» What is expected
Write every line below out again, exactly as given, but leave out the pictures.

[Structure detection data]
= Beginning of Section =

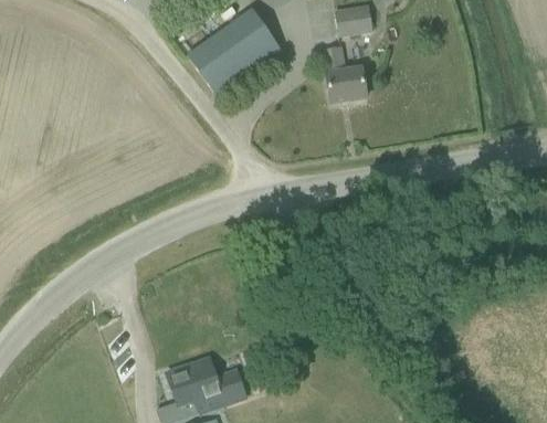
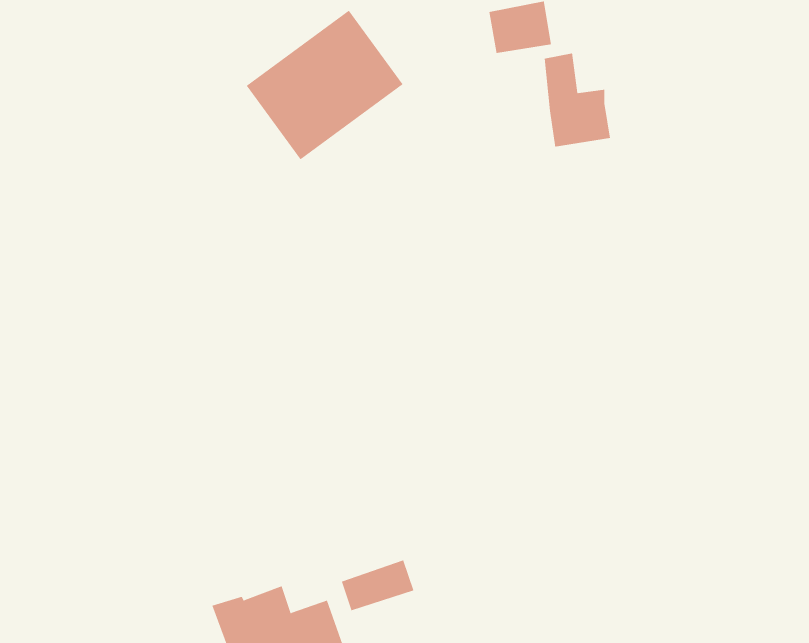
building: [324,44,365,102] -> [544,53,611,147]
building: none -> [341,559,414,611]

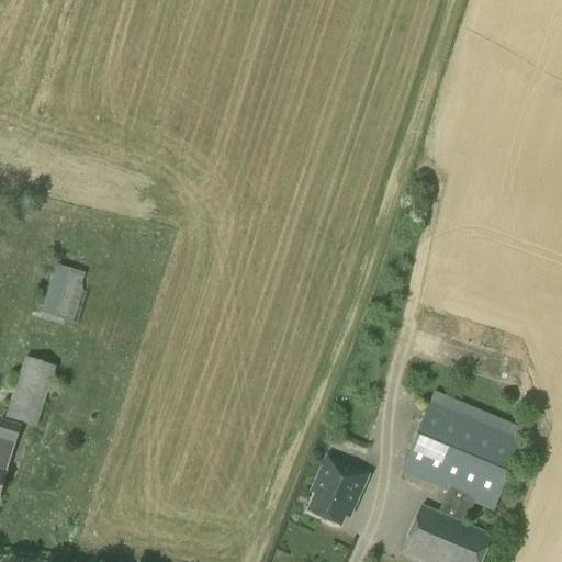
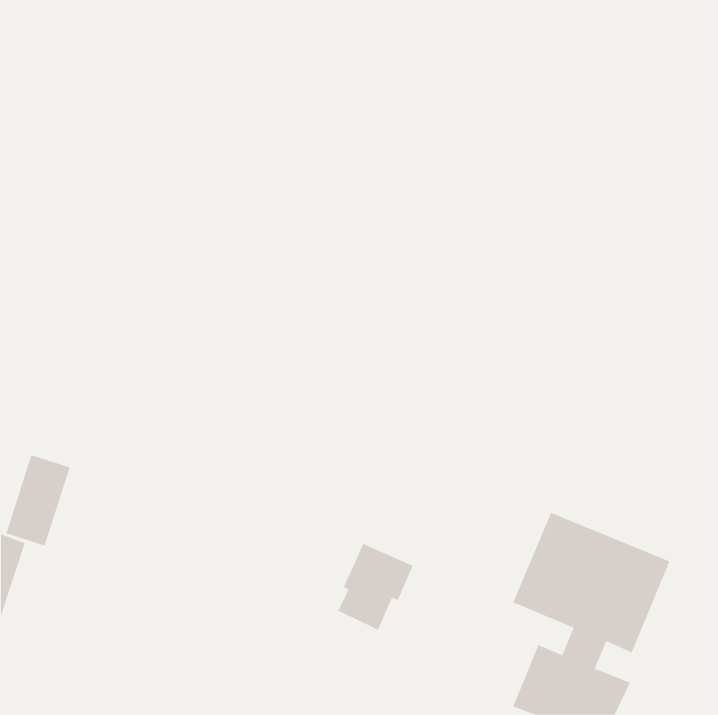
building: [41,261,86,322] -> none
building: [308,456,368,524] -> [338,543,414,631]

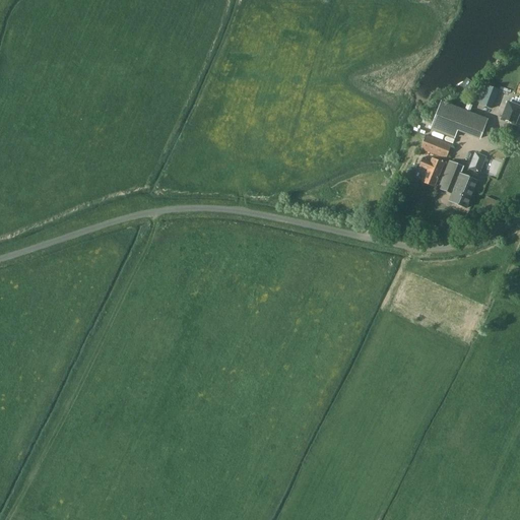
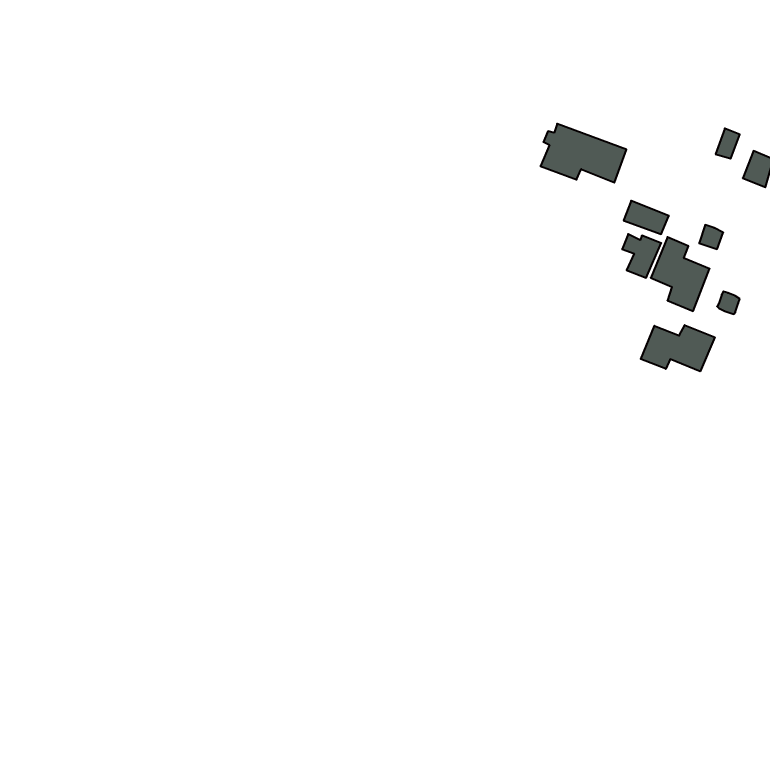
building: [431,101,489,140] -> [540,124,626,183]
building: none -> [641,325,715,371]

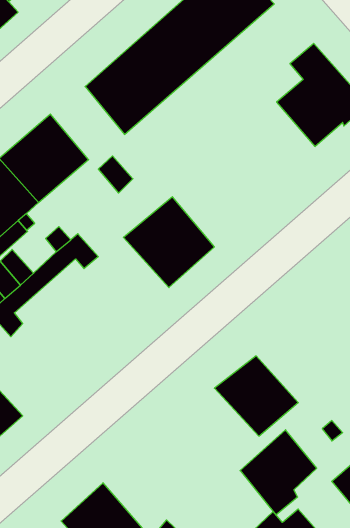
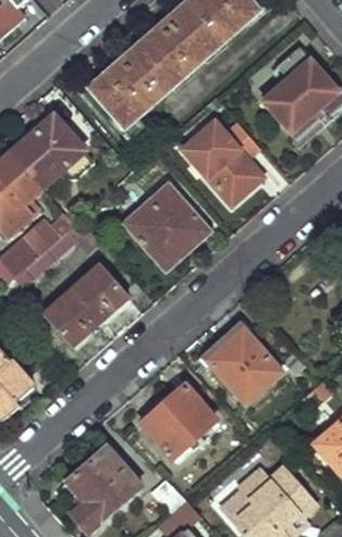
building: none -> [182,118,264,203]
building: none -> [42,262,129,342]
building: [240,430,317,515] -> [143,384,212,461]

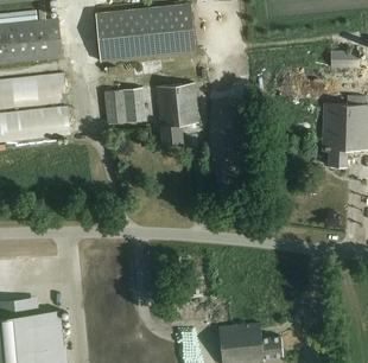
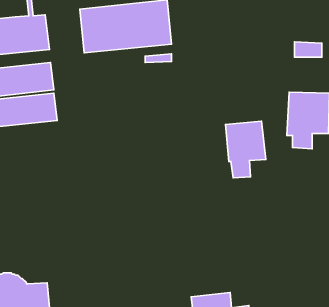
building: [154,81,198,142] -> [225,121,266,178]
building: [102,87,145,123] -> none

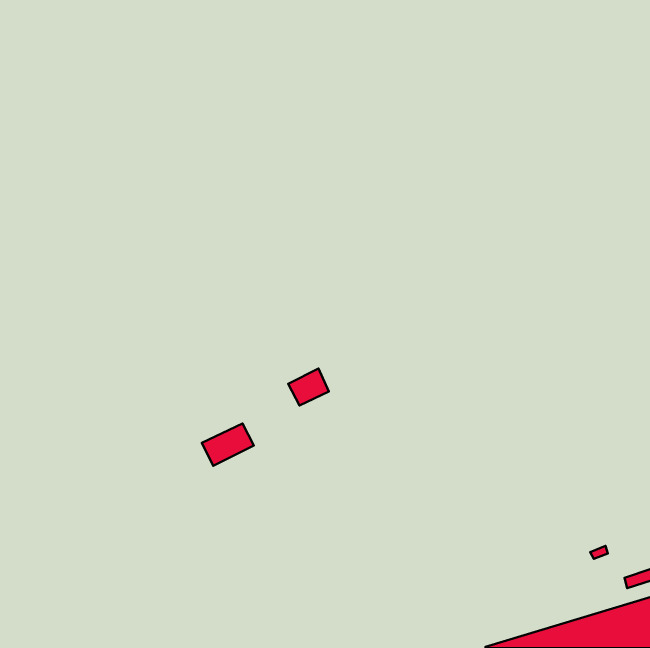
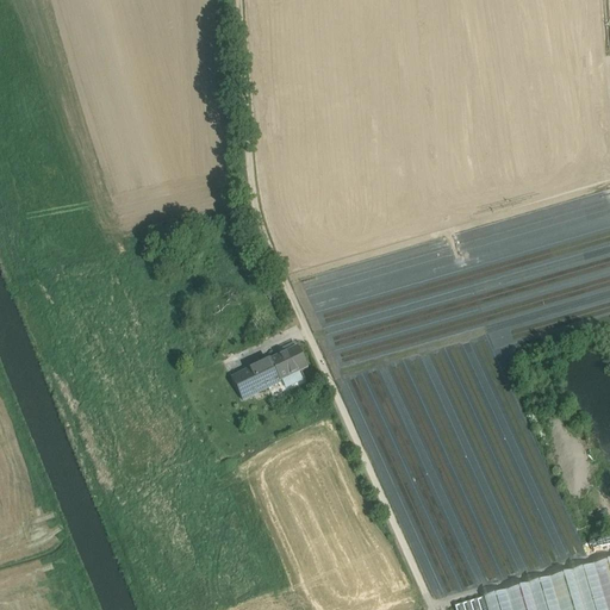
building: [202,424,254,466] -> [232,359,281,398]

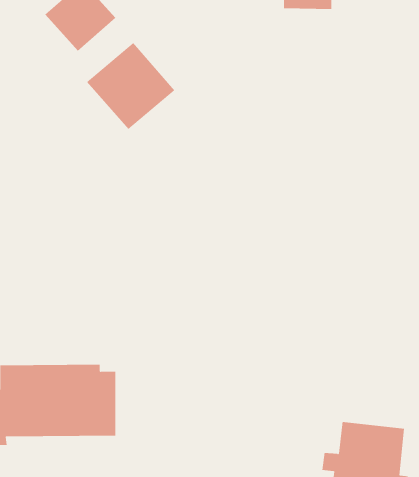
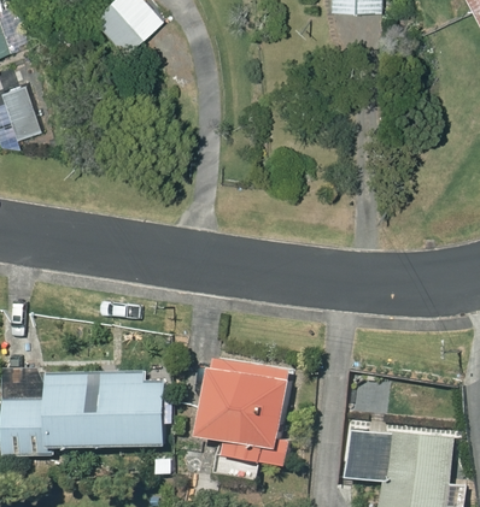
building: [86,42,175,130] -> none
building: none -> [197,364,291,464]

= End of Section =

» Answer box
building: [324,44,365,102] -> [544,53,611,147]
building: none -> [341,559,414,611]

building: [41,261,86,322] -> none
building: [308,456,368,524] -> [338,543,414,631]

building: [431,101,489,140] -> [540,124,626,183]
building: none -> [641,325,715,371]

building: none -> [182,118,264,203]
building: none -> [42,262,129,342]
building: [240,430,317,515] -> [143,384,212,461]

building: [154,81,198,142] -> [225,121,266,178]
building: [102,87,145,123] -> none

building: [202,424,254,466] -> [232,359,281,398]

building: [86,42,175,130] -> none
building: none -> [197,364,291,464]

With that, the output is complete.